◆ Instructions for the task
From the first line to the last, restate the material word for word; pictures stay out.

[[ Dataset section, beginning ]]

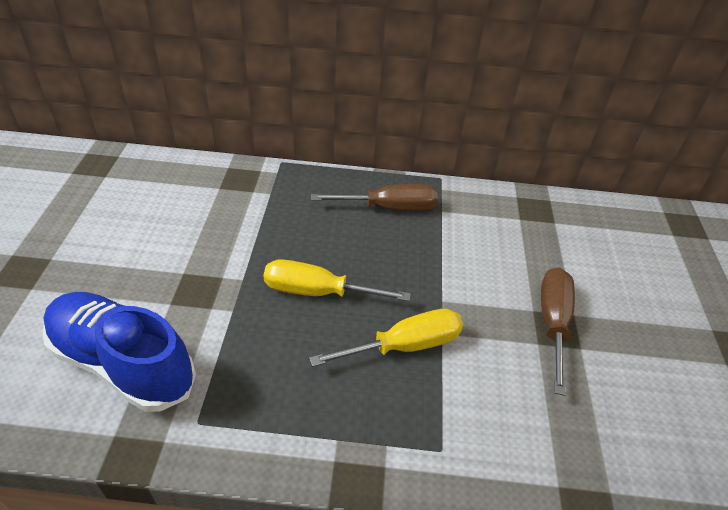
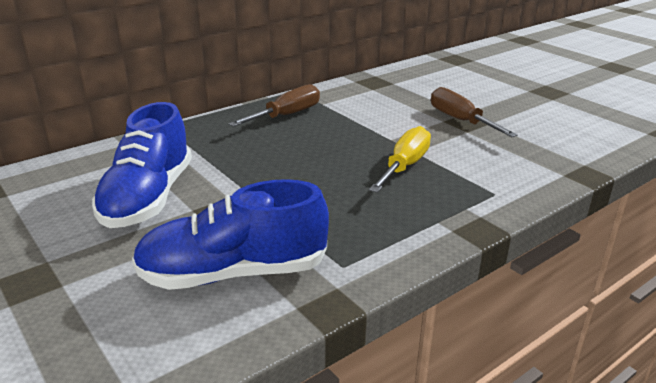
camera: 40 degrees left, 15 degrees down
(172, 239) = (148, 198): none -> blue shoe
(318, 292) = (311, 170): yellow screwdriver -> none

[[ Dataset section, end ]]

◆ Task solution
camera: 40 degrees left, 15 degrees down
(172, 239) = (148, 198): none -> blue shoe
(318, 292) = (311, 170): yellow screwdriver -> none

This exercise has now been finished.